WHAT YOU NEED TO DO: Set down the full listing exactly, character for character.

--- START ---

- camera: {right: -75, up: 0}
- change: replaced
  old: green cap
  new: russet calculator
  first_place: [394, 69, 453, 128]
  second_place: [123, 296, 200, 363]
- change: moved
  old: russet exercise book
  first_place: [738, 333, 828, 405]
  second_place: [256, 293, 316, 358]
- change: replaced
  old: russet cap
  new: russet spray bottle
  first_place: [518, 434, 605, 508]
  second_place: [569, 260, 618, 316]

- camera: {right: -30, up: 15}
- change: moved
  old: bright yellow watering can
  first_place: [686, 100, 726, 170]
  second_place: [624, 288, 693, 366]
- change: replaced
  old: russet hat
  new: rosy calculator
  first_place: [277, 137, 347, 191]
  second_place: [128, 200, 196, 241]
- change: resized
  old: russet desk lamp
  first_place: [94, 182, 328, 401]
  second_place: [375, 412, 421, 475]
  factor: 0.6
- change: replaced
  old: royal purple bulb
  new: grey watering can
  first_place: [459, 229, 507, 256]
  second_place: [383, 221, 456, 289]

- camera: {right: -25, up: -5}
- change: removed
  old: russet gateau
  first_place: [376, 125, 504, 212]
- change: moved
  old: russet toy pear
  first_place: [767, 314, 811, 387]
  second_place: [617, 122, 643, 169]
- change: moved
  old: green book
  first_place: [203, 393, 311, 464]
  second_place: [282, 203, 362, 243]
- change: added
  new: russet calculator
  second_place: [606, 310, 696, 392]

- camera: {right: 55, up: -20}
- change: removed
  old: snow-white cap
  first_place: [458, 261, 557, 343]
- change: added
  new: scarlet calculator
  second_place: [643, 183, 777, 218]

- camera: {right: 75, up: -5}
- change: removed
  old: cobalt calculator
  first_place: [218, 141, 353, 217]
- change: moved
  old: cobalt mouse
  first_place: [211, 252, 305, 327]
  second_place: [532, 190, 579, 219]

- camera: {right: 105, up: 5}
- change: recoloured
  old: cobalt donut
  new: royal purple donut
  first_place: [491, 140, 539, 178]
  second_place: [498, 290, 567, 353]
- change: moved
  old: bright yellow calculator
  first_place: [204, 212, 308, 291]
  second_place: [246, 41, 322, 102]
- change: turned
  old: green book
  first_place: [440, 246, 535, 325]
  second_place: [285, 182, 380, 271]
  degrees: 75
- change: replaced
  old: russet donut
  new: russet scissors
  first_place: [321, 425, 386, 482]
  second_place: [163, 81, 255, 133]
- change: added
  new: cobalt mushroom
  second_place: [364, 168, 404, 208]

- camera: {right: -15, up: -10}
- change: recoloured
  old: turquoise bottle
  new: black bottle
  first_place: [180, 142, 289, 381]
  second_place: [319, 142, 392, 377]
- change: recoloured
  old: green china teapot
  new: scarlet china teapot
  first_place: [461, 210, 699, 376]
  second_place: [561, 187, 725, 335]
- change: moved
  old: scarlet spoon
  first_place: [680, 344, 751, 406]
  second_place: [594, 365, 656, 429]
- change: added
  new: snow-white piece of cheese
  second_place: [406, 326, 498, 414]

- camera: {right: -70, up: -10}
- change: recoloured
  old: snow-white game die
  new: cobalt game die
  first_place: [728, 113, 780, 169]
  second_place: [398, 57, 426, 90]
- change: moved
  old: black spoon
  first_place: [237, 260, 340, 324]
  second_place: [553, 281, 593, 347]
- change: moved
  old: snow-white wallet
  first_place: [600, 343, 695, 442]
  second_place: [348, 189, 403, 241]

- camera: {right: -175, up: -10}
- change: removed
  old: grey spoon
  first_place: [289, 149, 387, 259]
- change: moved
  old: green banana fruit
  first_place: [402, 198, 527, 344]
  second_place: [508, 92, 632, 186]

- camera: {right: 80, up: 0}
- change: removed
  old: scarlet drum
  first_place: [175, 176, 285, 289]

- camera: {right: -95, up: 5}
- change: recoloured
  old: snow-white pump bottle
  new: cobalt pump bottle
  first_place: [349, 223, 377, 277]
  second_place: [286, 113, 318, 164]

--- END ---

YOUR RESPONSE:
- camera: {right: -75, up: 0}
- change: replaced
  old: green cap
  new: russet calculator
  first_place: [394, 69, 453, 128]
  second_place: [123, 296, 200, 363]
- change: moved
  old: russet exercise book
  first_place: [738, 333, 828, 405]
  second_place: [256, 293, 316, 358]
- change: replaced
  old: russet cap
  new: russet spray bottle
  first_place: [518, 434, 605, 508]
  second_place: [569, 260, 618, 316]

- camera: {right: -30, up: 15}
- change: moved
  old: bright yellow watering can
  first_place: [686, 100, 726, 170]
  second_place: [624, 288, 693, 366]
- change: replaced
  old: russet hat
  new: rosy calculator
  first_place: [277, 137, 347, 191]
  second_place: [128, 200, 196, 241]
- change: resized
  old: russet desk lamp
  first_place: [94, 182, 328, 401]
  second_place: [375, 412, 421, 475]
  factor: 0.6
- change: replaced
  old: royal purple bulb
  new: grey watering can
  first_place: [459, 229, 507, 256]
  second_place: [383, 221, 456, 289]

- camera: {right: -25, up: -5}
- change: removed
  old: russet gateau
  first_place: [376, 125, 504, 212]
- change: moved
  old: russet toy pear
  first_place: [767, 314, 811, 387]
  second_place: [617, 122, 643, 169]
- change: moved
  old: green book
  first_place: [203, 393, 311, 464]
  second_place: [282, 203, 362, 243]
- change: added
  new: russet calculator
  second_place: [606, 310, 696, 392]

- camera: {right: 55, up: -20}
- change: removed
  old: snow-white cap
  first_place: [458, 261, 557, 343]
- change: added
  new: scarlet calculator
  second_place: [643, 183, 777, 218]

- camera: {right: 75, up: -5}
- change: removed
  old: cobalt calculator
  first_place: [218, 141, 353, 217]
- change: moved
  old: cobalt mouse
  first_place: [211, 252, 305, 327]
  second_place: [532, 190, 579, 219]

- camera: {right: 105, up: 5}
- change: recoloured
  old: cobalt donut
  new: royal purple donut
  first_place: [491, 140, 539, 178]
  second_place: [498, 290, 567, 353]
- change: moved
  old: bright yellow calculator
  first_place: [204, 212, 308, 291]
  second_place: [246, 41, 322, 102]
- change: turned
  old: green book
  first_place: [440, 246, 535, 325]
  second_place: [285, 182, 380, 271]
  degrees: 75
- change: replaced
  old: russet donut
  new: russet scissors
  first_place: [321, 425, 386, 482]
  second_place: [163, 81, 255, 133]
- change: added
  new: cobalt mushroom
  second_place: [364, 168, 404, 208]

- camera: {right: -15, up: -10}
- change: recoloured
  old: turquoise bottle
  new: black bottle
  first_place: [180, 142, 289, 381]
  second_place: [319, 142, 392, 377]
- change: recoloured
  old: green china teapot
  new: scarlet china teapot
  first_place: [461, 210, 699, 376]
  second_place: [561, 187, 725, 335]
- change: moved
  old: scarlet spoon
  first_place: [680, 344, 751, 406]
  second_place: [594, 365, 656, 429]
- change: added
  new: snow-white piece of cheese
  second_place: [406, 326, 498, 414]

- camera: {right: -70, up: -10}
- change: recoloured
  old: snow-white game die
  new: cobalt game die
  first_place: [728, 113, 780, 169]
  second_place: [398, 57, 426, 90]
- change: moved
  old: black spoon
  first_place: [237, 260, 340, 324]
  second_place: [553, 281, 593, 347]
- change: moved
  old: snow-white wallet
  first_place: [600, 343, 695, 442]
  second_place: [348, 189, 403, 241]

- camera: {right: -175, up: -10}
- change: removed
  old: grey spoon
  first_place: [289, 149, 387, 259]
- change: moved
  old: green banana fruit
  first_place: [402, 198, 527, 344]
  second_place: [508, 92, 632, 186]

- camera: {right: 80, up: 0}
- change: removed
  old: scarlet drum
  first_place: [175, 176, 285, 289]

- camera: {right: -95, up: 5}
- change: recoloured
  old: snow-white pump bottle
  new: cobalt pump bottle
  first_place: [349, 223, 377, 277]
  second_place: [286, 113, 318, 164]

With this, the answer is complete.